*What the task requires*
Please copy exactly the line that contains "orange padlock: 10 -> 11" and every line after it through the end of the records, leaving the pictures out.

*Supplied material*
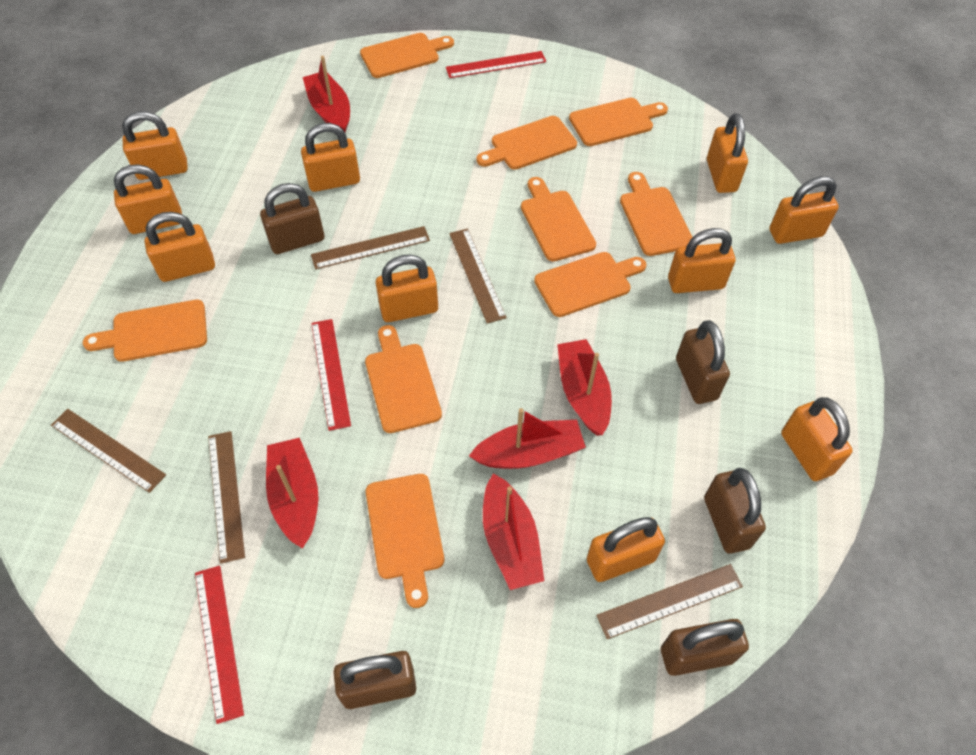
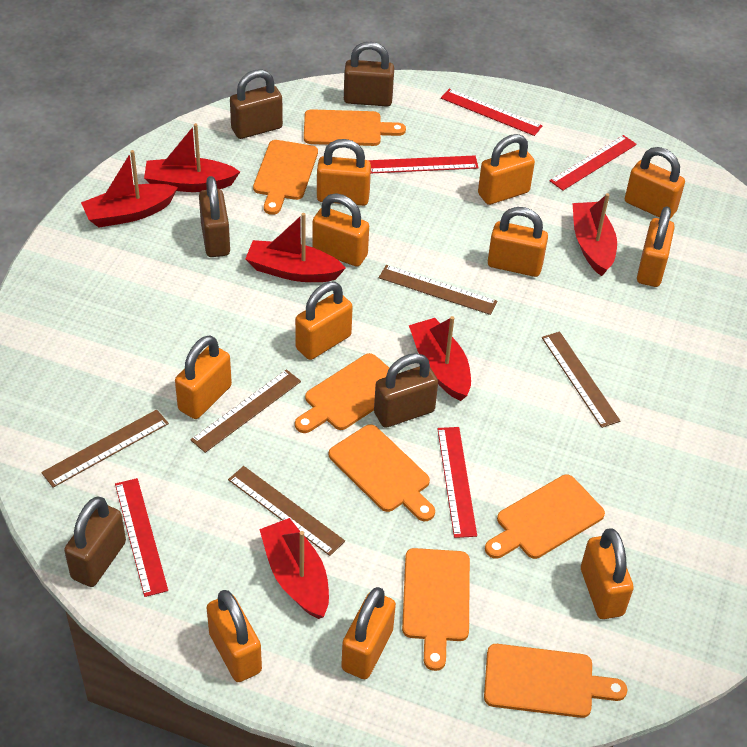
orange cutting board: 9 -> 7
orange padlock: 10 -> 11
red boat: 5 -> 6
red ruler: 3 -> 5

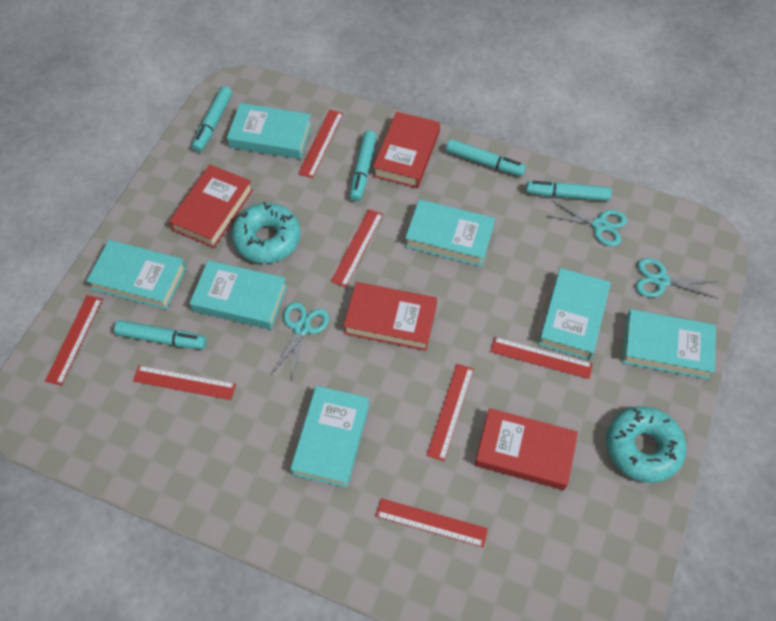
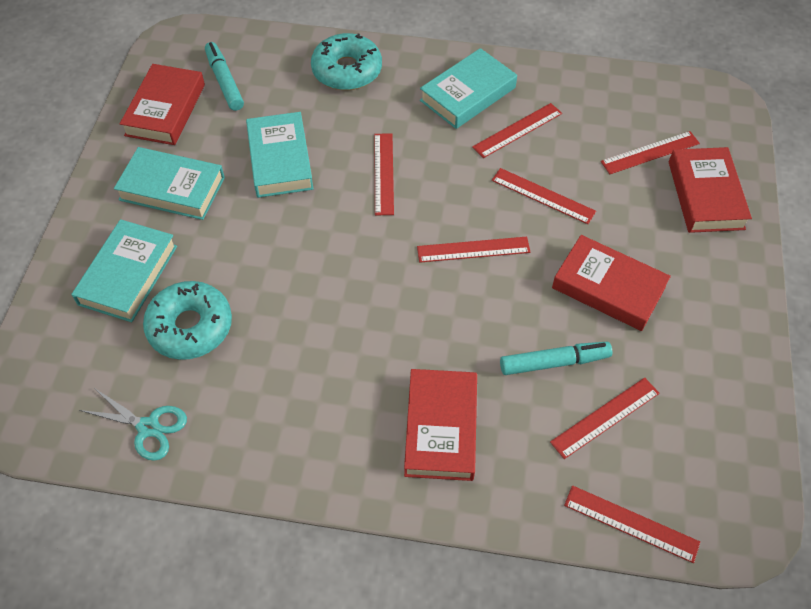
turquoise book: 7 -> 4
turquoise marker: 5 -> 2
turquoise scissors: 3 -> 1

*Problem solution*
orange padlock: 10 -> 11
red boat: 5 -> 6
red ruler: 3 -> 5

turquoise book: 7 -> 4
turquoise marker: 5 -> 2
turquoise scissors: 3 -> 1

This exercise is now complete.